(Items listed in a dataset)
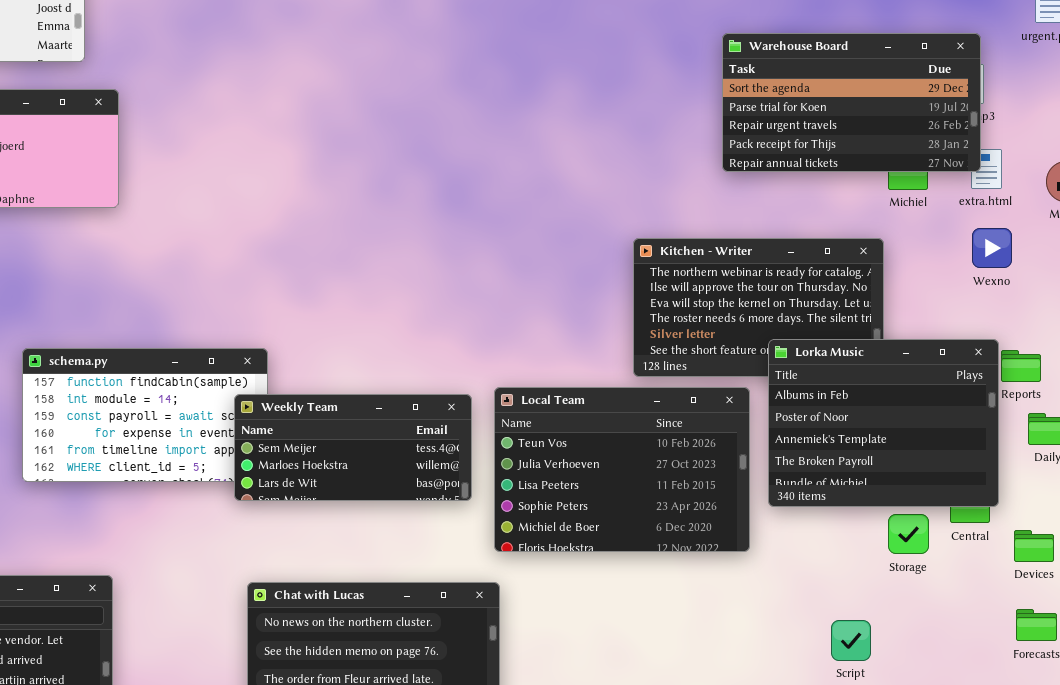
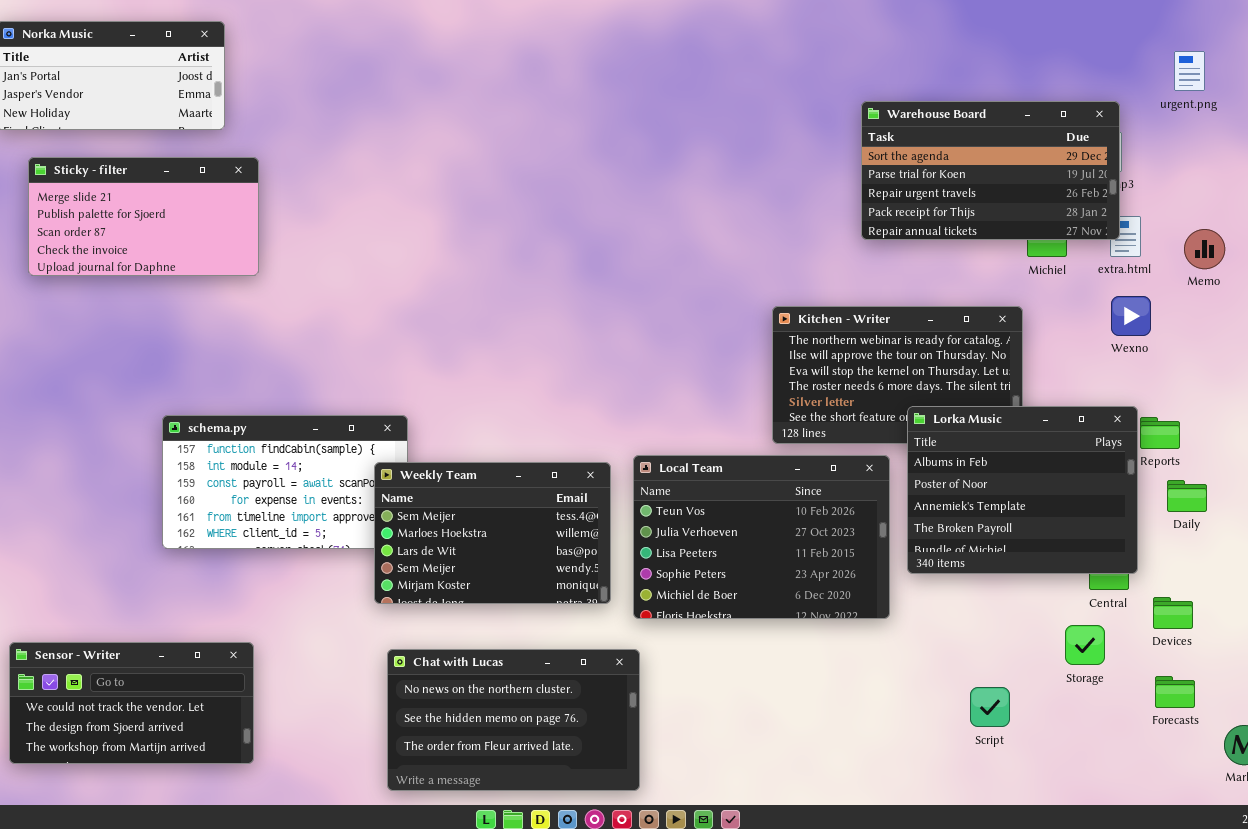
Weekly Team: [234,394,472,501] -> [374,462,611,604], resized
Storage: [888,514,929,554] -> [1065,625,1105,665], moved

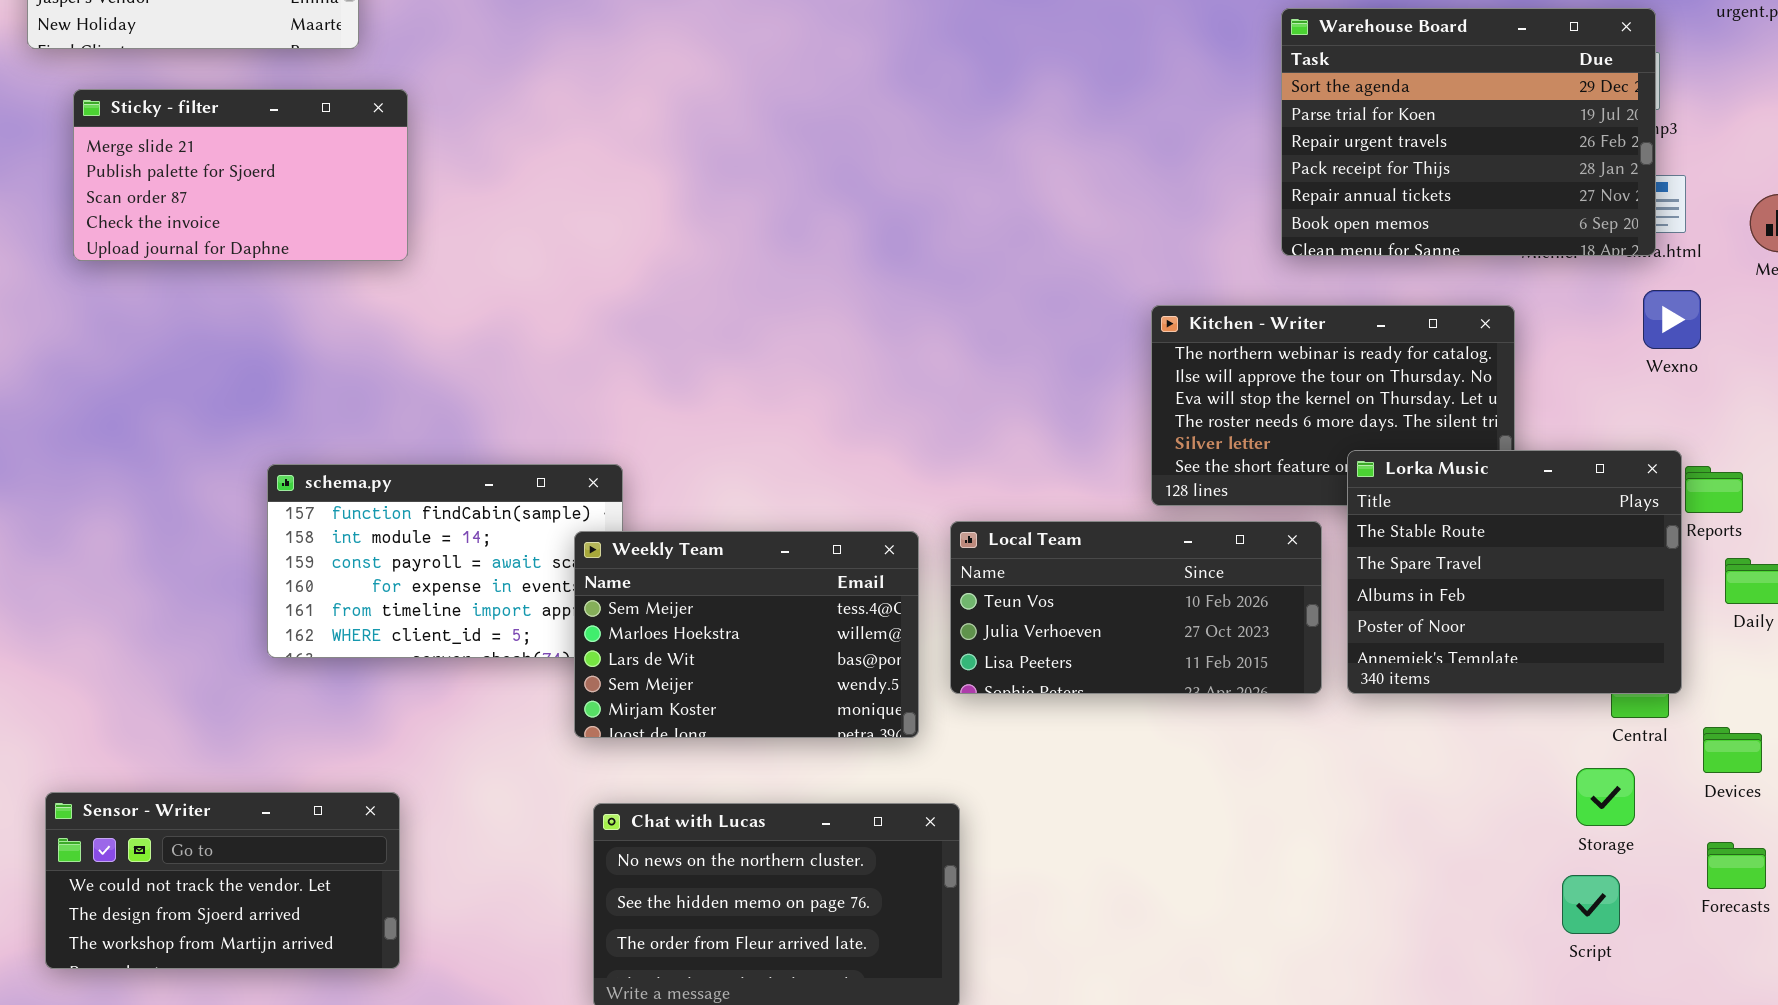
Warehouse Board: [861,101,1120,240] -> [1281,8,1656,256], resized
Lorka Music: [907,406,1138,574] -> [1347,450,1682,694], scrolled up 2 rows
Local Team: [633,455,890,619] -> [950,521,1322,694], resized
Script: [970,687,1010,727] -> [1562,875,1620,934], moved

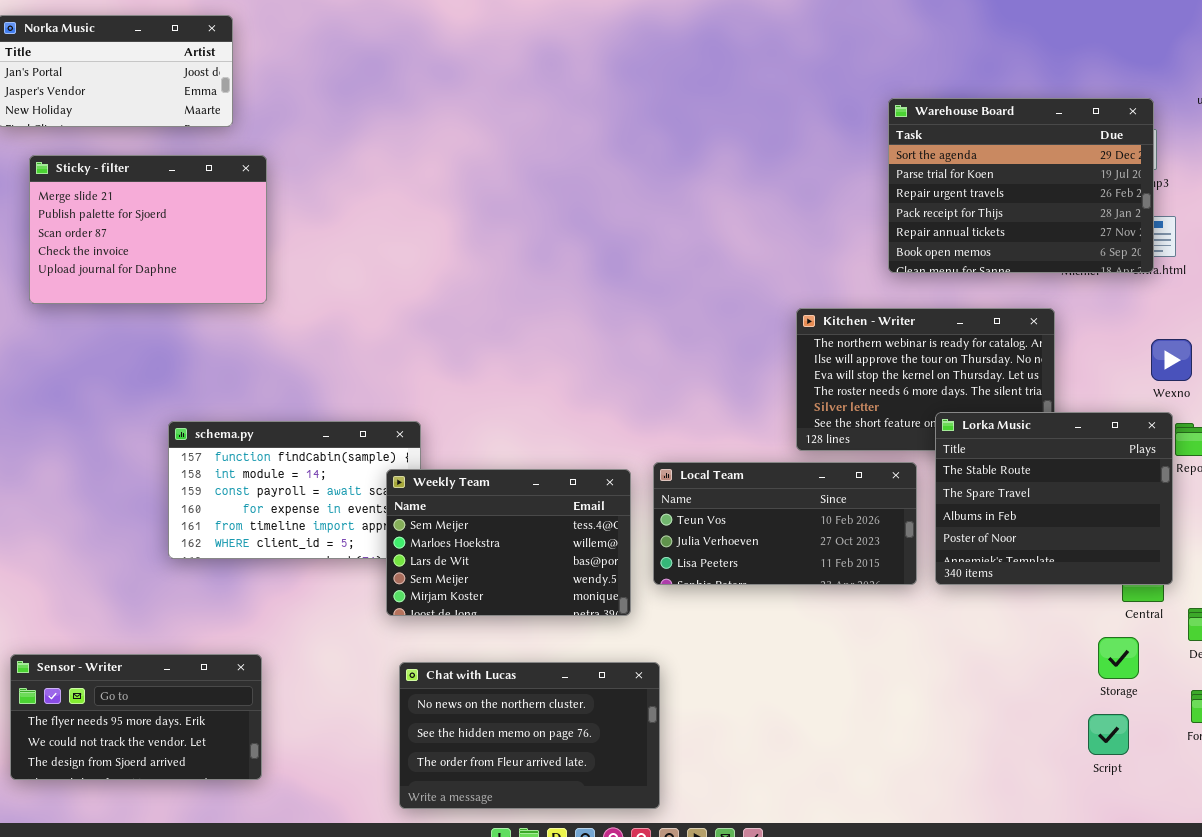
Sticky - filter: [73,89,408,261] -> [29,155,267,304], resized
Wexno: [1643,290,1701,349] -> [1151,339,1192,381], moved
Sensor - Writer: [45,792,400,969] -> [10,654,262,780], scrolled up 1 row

What to produce: Select every line of the records holding the string "scrolled".

Exercise output:
Lorka Music: [907,406,1138,574] -> [1347,450,1682,694], scrolled up 2 rows
Sensor - Writer: [45,792,400,969] -> [10,654,262,780], scrolled up 1 row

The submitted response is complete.